• [TO DO]: Word for word, copy out the entries below, but not the pictures in them.
BEGIN
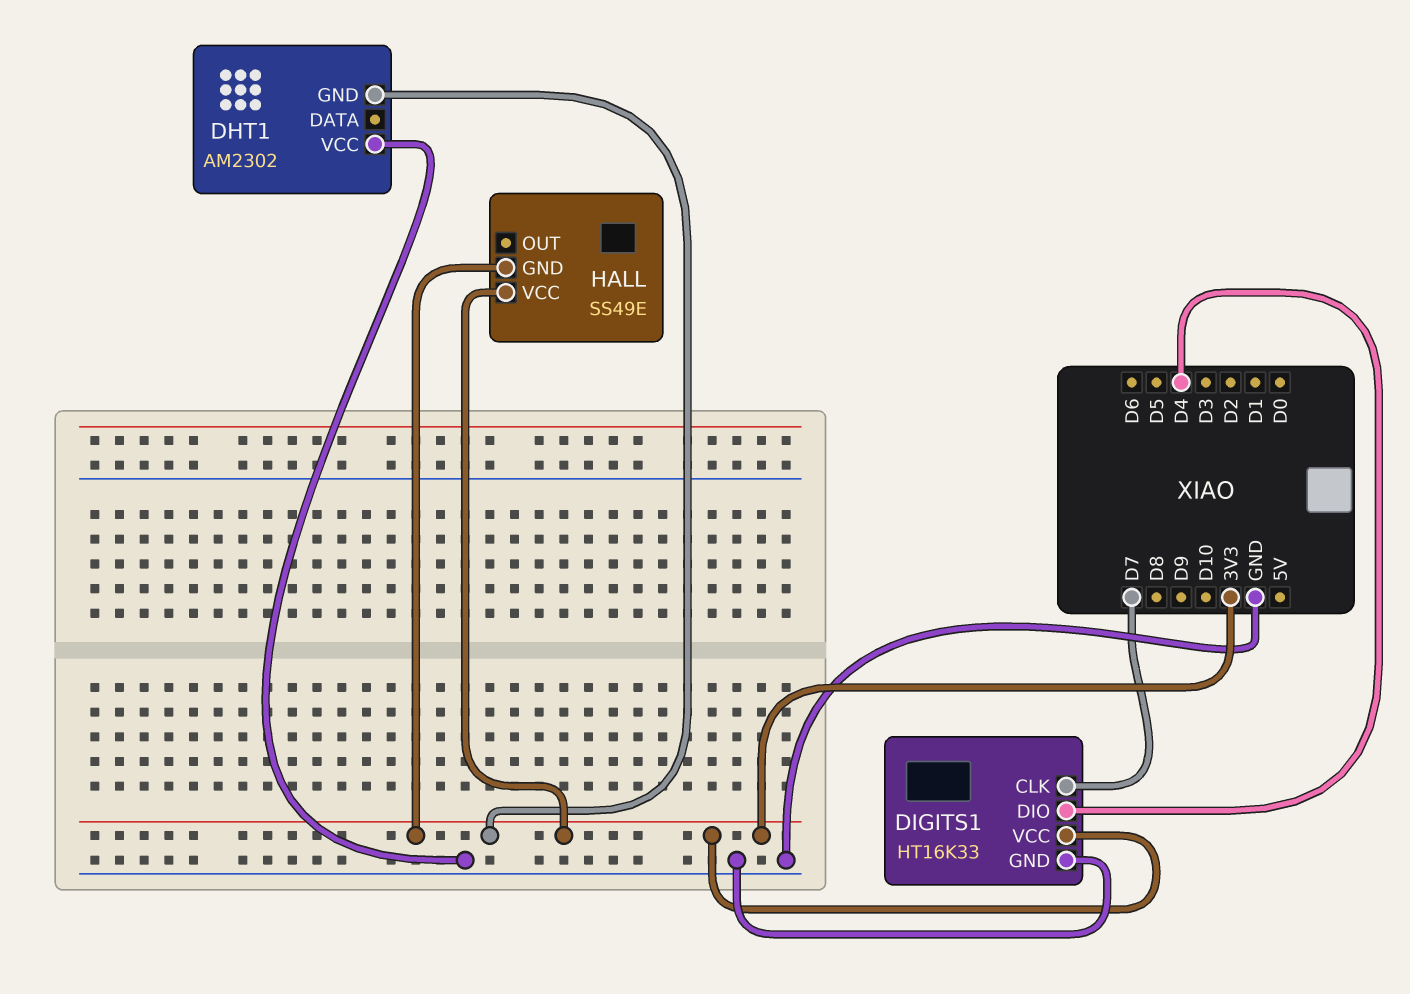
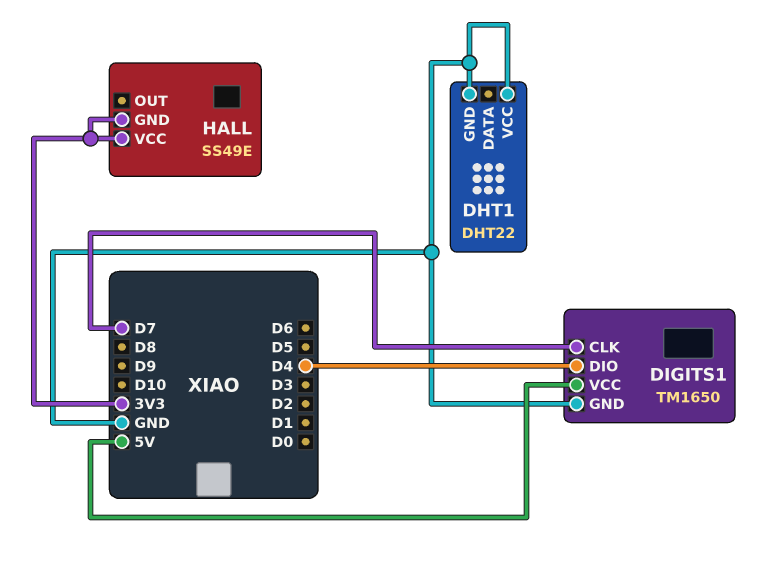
DHT1: AM2302 -> DHT22
DHT1 pin GND: 3V3 -> GND
DIGITS1: HT16K33 -> TM1650
DIGITS1 pin VCC: 3V3 -> 5V

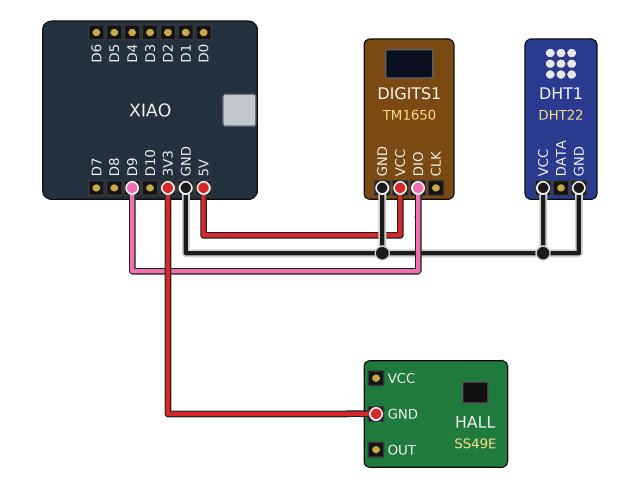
DIGITS1 pin CLK: D7 -> none
DIGITS1 pin DIO: D4 -> D9
HALL pin VCC: 3V3 -> none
END
• [EXERCISE SOLUTION]:
DHT1: AM2302 -> DHT22
DHT1 pin GND: 3V3 -> GND
DIGITS1: HT16K33 -> TM1650
DIGITS1 pin VCC: 3V3 -> 5V

DIGITS1 pin CLK: D7 -> none
DIGITS1 pin DIO: D4 -> D9
HALL pin VCC: 3V3 -> none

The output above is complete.